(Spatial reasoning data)
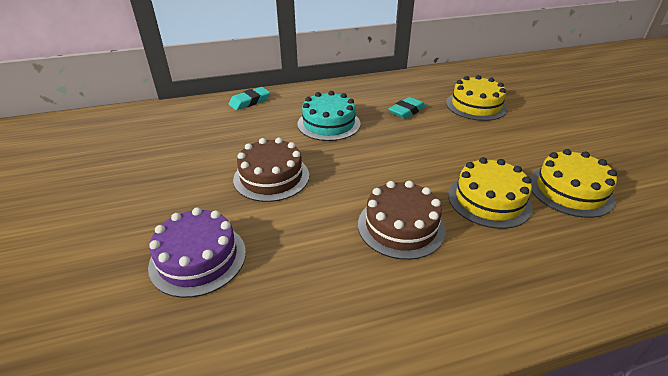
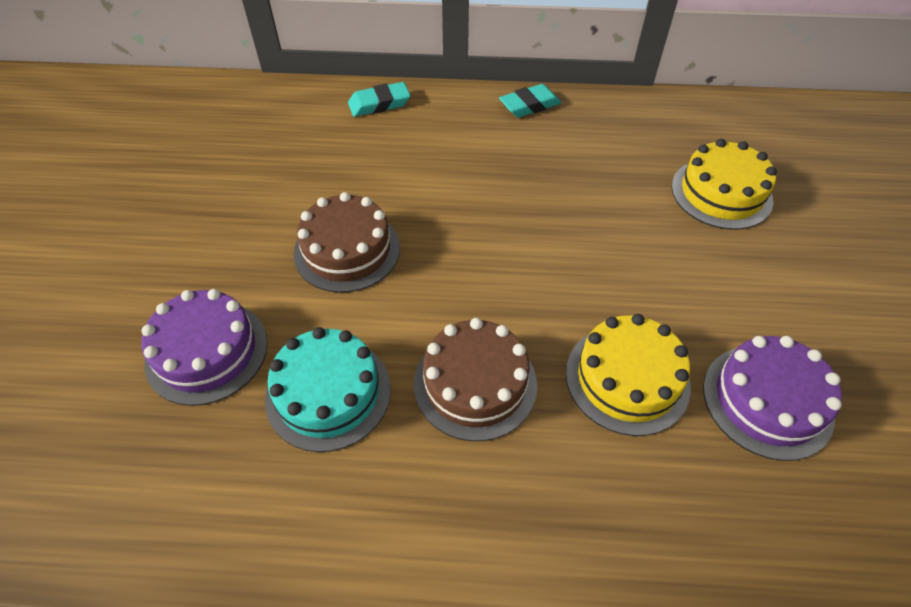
camera: 20 degrees right, 15 degrees up
(328, 124) = (470, 174): turquoise cake -> turquoise cake (328, 393)
(406, 111) = (600, 177): turquoise eraser -> turquoise eraser (529, 105)
(570, 191) = (767, 401): yellow cake -> purple cake

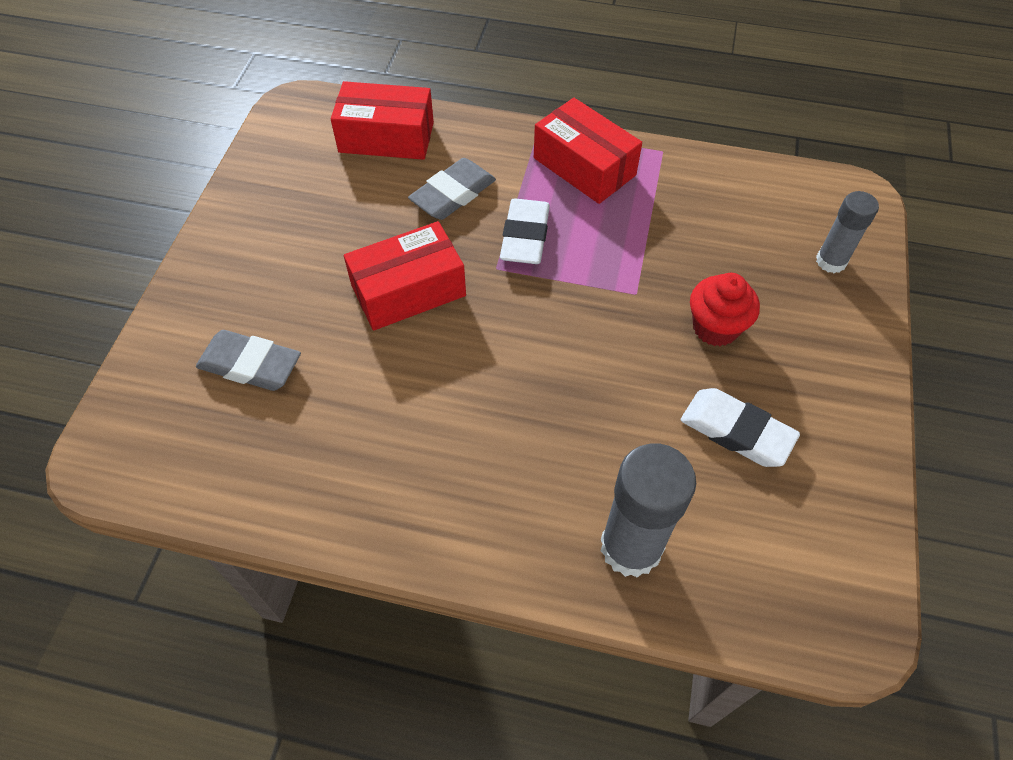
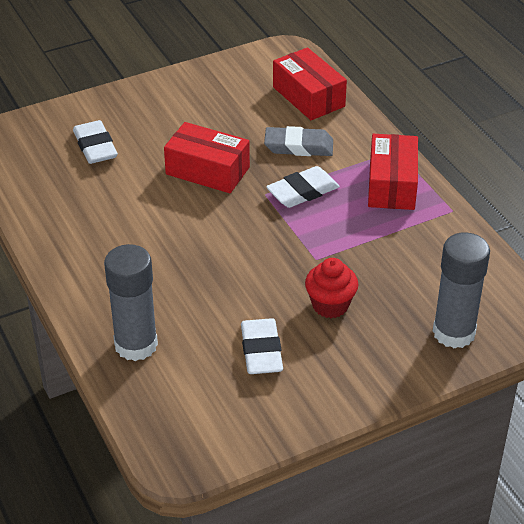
camera: 50 degrees right, 15 degrees down
(250, 365) = (95, 146): grey eraser -> white eraser
(831, 261) = (454, 332): grey glue stick -> grey glue stick, size x1.65

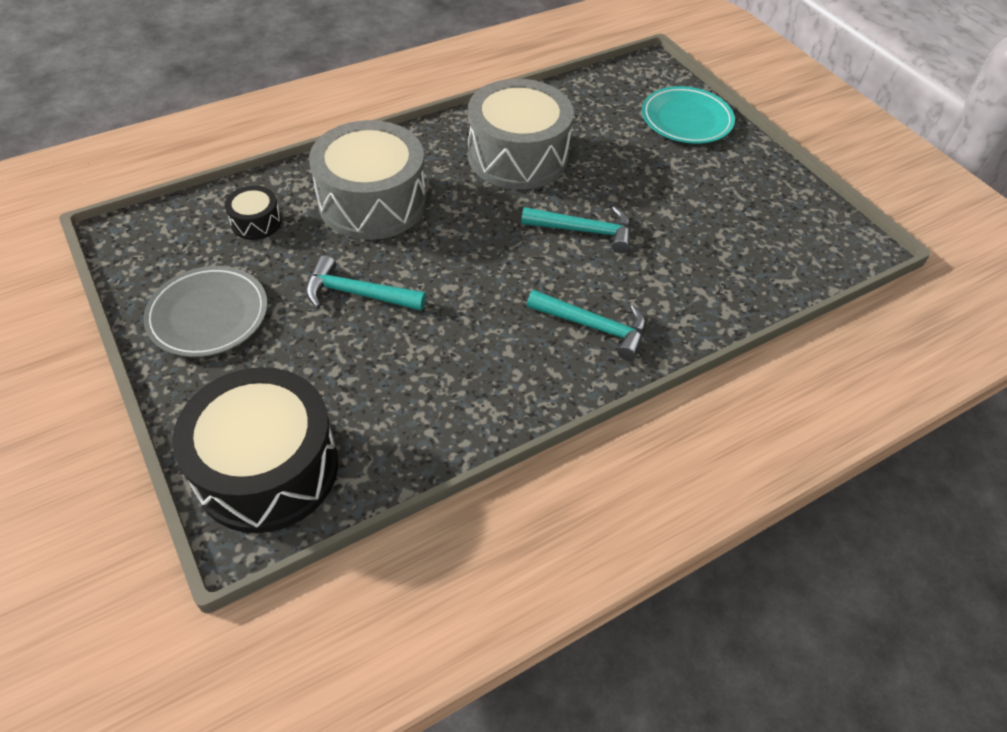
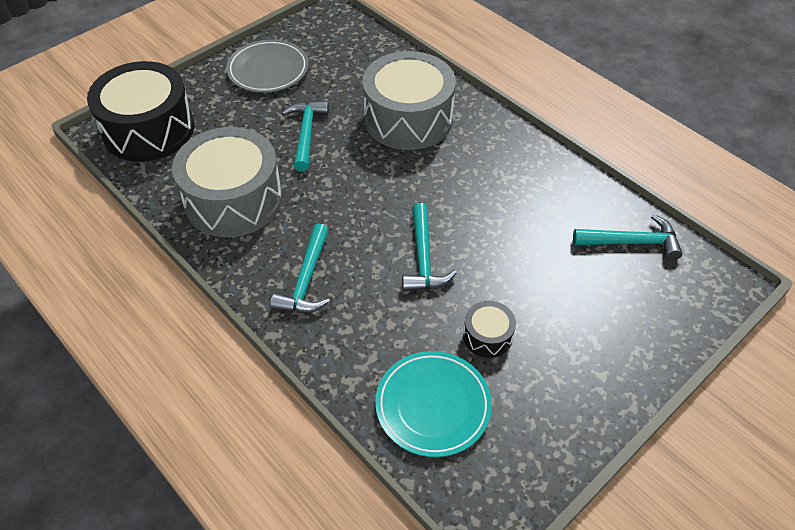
camera: 80 degrees right, 0 degrees up
(256, 222) = (363, 66): black drum -> black drum (487, 336)
(517, 156) = (508, 195): grey drum -> grey drum (233, 199)
(597, 99) = (632, 242): none -> turquoise hammer
(686, 120) = (641, 326): turquoise plate -> turquoise plate (433, 405)

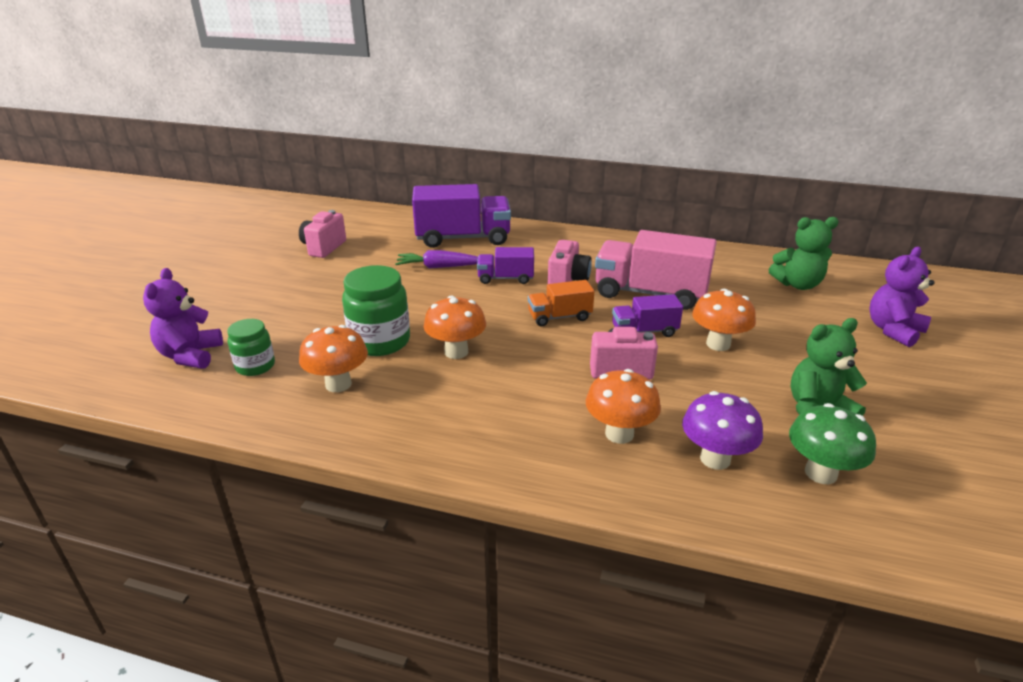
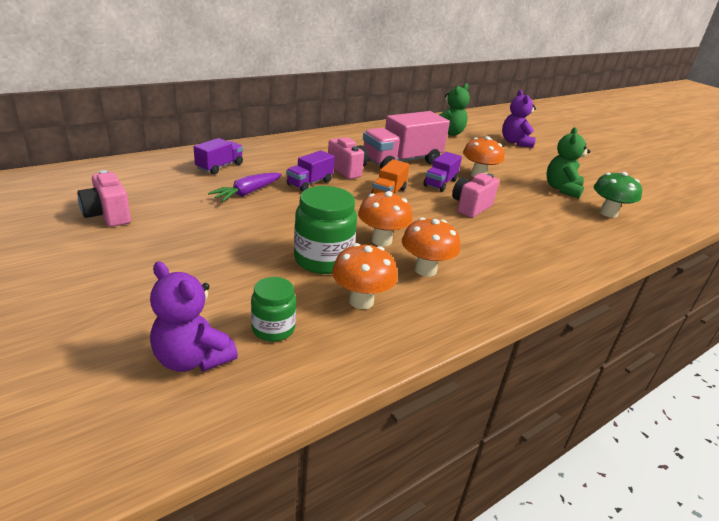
camera: 55 degrees left, 0 degrees up
(463, 238) = (220, 167): purple truck -> purple truck, size x0.53
(619, 434) = (533, 238): orange mushroom -> orange mushroom (425, 270)
(715, 459) = (578, 228): purple mushroom -> none

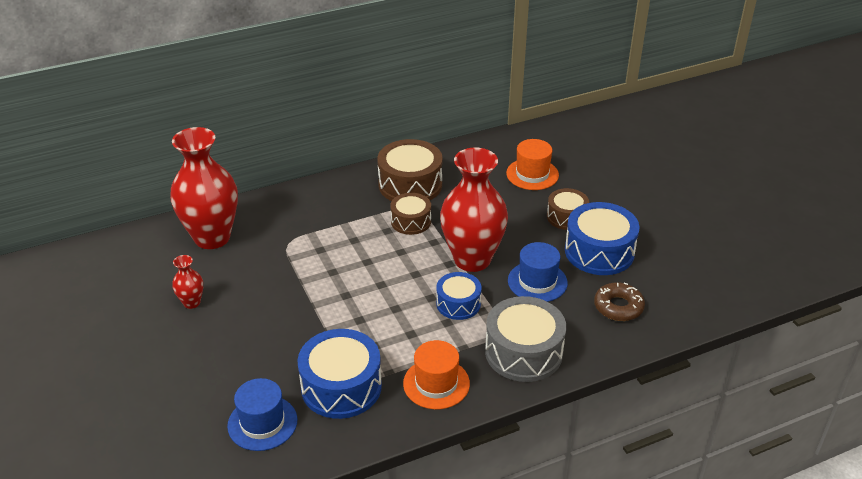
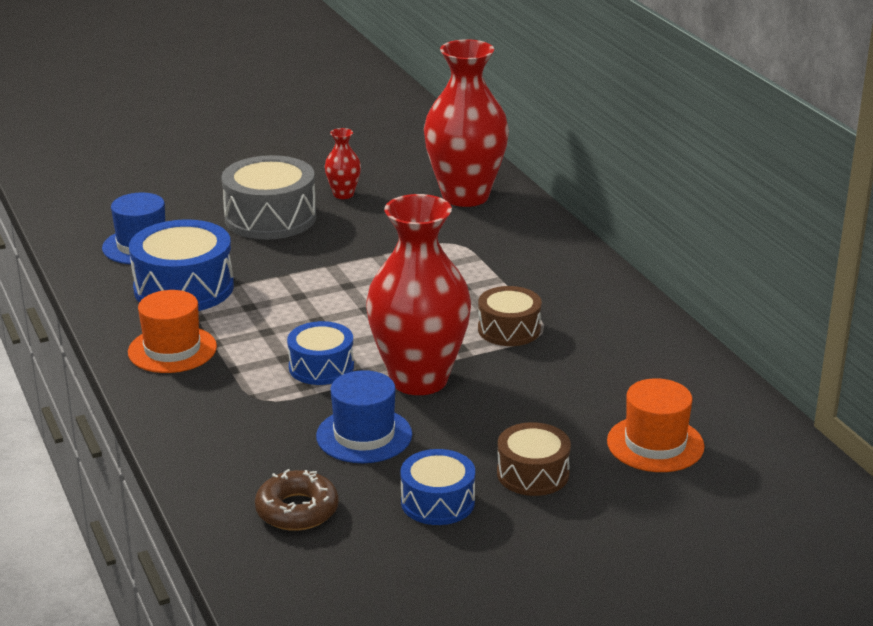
camera: 90 degrees right, 10 degrees down
(410, 185) = (603, 328): brown drum -> none
(523, 352) = (214, 417): grey drum -> grey drum (270, 218)
(599, 251) = (437, 502): blue drum -> blue drum, size x0.60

Exercise details: Please give the number of lines in the entries above that hold "purple", with no other text.

Result of this task: 3